ASSIGNMENT
Given the entries below, copy each of them out exactly.

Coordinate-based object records
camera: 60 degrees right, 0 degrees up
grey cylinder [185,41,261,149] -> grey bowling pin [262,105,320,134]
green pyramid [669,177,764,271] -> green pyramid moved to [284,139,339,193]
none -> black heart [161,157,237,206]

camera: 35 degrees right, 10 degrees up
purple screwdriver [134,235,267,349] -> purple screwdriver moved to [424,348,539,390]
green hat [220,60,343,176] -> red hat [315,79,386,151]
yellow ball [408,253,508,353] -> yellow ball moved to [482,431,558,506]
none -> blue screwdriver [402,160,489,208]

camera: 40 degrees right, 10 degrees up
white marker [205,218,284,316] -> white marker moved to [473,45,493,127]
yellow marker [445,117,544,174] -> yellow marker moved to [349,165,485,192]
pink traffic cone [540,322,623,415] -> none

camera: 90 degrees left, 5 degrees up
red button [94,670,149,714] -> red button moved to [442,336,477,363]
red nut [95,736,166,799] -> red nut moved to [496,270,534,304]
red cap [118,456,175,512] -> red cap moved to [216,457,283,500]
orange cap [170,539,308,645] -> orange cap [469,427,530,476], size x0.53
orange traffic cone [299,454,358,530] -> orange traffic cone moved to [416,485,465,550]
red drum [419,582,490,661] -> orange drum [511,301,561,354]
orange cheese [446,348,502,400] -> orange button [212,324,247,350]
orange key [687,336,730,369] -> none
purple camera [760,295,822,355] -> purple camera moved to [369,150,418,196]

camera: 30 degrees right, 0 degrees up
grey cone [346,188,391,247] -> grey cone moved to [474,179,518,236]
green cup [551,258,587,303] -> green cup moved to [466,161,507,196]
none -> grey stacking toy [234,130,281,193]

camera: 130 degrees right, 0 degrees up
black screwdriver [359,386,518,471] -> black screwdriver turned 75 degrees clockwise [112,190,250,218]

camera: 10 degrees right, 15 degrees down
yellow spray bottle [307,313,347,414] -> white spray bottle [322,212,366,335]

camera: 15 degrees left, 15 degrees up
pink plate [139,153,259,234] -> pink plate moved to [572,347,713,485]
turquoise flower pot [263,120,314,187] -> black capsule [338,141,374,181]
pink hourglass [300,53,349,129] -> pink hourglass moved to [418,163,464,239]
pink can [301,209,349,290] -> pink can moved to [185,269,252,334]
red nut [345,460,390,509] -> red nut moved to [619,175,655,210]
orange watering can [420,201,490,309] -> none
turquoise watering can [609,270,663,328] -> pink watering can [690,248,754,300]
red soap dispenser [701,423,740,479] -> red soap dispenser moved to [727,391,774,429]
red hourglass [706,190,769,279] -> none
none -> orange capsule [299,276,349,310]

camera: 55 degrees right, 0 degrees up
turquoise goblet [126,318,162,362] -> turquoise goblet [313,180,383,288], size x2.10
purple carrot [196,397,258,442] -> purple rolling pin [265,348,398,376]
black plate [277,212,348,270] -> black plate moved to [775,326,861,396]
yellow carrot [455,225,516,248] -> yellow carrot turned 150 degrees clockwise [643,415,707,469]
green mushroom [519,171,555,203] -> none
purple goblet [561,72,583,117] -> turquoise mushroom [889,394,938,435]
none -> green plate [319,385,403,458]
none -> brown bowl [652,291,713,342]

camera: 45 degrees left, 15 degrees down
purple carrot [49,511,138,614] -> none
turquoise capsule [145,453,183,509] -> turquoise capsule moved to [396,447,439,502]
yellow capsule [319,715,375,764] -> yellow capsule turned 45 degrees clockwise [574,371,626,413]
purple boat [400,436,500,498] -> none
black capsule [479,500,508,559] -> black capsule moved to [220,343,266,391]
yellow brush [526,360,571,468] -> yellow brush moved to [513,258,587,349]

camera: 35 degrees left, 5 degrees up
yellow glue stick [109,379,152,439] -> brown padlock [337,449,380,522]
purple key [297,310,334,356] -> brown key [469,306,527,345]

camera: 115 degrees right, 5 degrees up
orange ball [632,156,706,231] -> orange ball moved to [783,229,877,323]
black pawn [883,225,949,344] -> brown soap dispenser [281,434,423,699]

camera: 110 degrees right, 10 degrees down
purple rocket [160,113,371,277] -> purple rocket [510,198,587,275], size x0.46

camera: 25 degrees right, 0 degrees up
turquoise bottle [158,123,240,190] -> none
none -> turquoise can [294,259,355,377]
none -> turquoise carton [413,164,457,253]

WRITTEN RESPONSE
camera: 60 degrees right, 0 degrees up
grey cylinder [185,41,261,149] -> grey bowling pin [262,105,320,134]
green pyramid [669,177,764,271] -> green pyramid moved to [284,139,339,193]
none -> black heart [161,157,237,206]

camera: 35 degrees right, 10 degrees up
purple screwdriver [134,235,267,349] -> purple screwdriver moved to [424,348,539,390]
green hat [220,60,343,176] -> red hat [315,79,386,151]
yellow ball [408,253,508,353] -> yellow ball moved to [482,431,558,506]
none -> blue screwdriver [402,160,489,208]

camera: 40 degrees right, 10 degrees up
white marker [205,218,284,316] -> white marker moved to [473,45,493,127]
yellow marker [445,117,544,174] -> yellow marker moved to [349,165,485,192]
pink traffic cone [540,322,623,415] -> none

camera: 90 degrees left, 5 degrees up
red button [94,670,149,714] -> red button moved to [442,336,477,363]
red nut [95,736,166,799] -> red nut moved to [496,270,534,304]
red cap [118,456,175,512] -> red cap moved to [216,457,283,500]
orange cap [170,539,308,645] -> orange cap [469,427,530,476], size x0.53
orange traffic cone [299,454,358,530] -> orange traffic cone moved to [416,485,465,550]
red drum [419,582,490,661] -> orange drum [511,301,561,354]
orange cheese [446,348,502,400] -> orange button [212,324,247,350]
orange key [687,336,730,369] -> none
purple camera [760,295,822,355] -> purple camera moved to [369,150,418,196]

camera: 30 degrees right, 0 degrees up
grey cone [346,188,391,247] -> grey cone moved to [474,179,518,236]
green cup [551,258,587,303] -> green cup moved to [466,161,507,196]
none -> grey stacking toy [234,130,281,193]

camera: 130 degrees right, 0 degrees up
black screwdriver [359,386,518,471] -> black screwdriver turned 75 degrees clockwise [112,190,250,218]

camera: 10 degrees right, 15 degrees down
yellow spray bottle [307,313,347,414] -> white spray bottle [322,212,366,335]

camera: 15 degrees left, 15 degrees up
pink plate [139,153,259,234] -> pink plate moved to [572,347,713,485]
turquoise flower pot [263,120,314,187] -> black capsule [338,141,374,181]
pink hourglass [300,53,349,129] -> pink hourglass moved to [418,163,464,239]
pink can [301,209,349,290] -> pink can moved to [185,269,252,334]
red nut [345,460,390,509] -> red nut moved to [619,175,655,210]
orange watering can [420,201,490,309] -> none
turquoise watering can [609,270,663,328] -> pink watering can [690,248,754,300]
red soap dispenser [701,423,740,479] -> red soap dispenser moved to [727,391,774,429]
red hourglass [706,190,769,279] -> none
none -> orange capsule [299,276,349,310]

camera: 55 degrees right, 0 degrees up
turquoise goblet [126,318,162,362] -> turquoise goblet [313,180,383,288], size x2.10
purple carrot [196,397,258,442] -> purple rolling pin [265,348,398,376]
black plate [277,212,348,270] -> black plate moved to [775,326,861,396]
yellow carrot [455,225,516,248] -> yellow carrot turned 150 degrees clockwise [643,415,707,469]
green mushroom [519,171,555,203] -> none
purple goblet [561,72,583,117] -> turquoise mushroom [889,394,938,435]
none -> green plate [319,385,403,458]
none -> brown bowl [652,291,713,342]

camera: 45 degrees left, 15 degrees down
purple carrot [49,511,138,614] -> none
turquoise capsule [145,453,183,509] -> turquoise capsule moved to [396,447,439,502]
yellow capsule [319,715,375,764] -> yellow capsule turned 45 degrees clockwise [574,371,626,413]
purple boat [400,436,500,498] -> none
black capsule [479,500,508,559] -> black capsule moved to [220,343,266,391]
yellow brush [526,360,571,468] -> yellow brush moved to [513,258,587,349]

camera: 35 degrees left, 5 degrees up
yellow glue stick [109,379,152,439] -> brown padlock [337,449,380,522]
purple key [297,310,334,356] -> brown key [469,306,527,345]

camera: 115 degrees right, 5 degrees up
orange ball [632,156,706,231] -> orange ball moved to [783,229,877,323]
black pawn [883,225,949,344] -> brown soap dispenser [281,434,423,699]

camera: 110 degrees right, 10 degrees down
purple rocket [160,113,371,277] -> purple rocket [510,198,587,275], size x0.46

camera: 25 degrees right, 0 degrees up
turquoise bottle [158,123,240,190] -> none
none -> turquoise can [294,259,355,377]
none -> turquoise carton [413,164,457,253]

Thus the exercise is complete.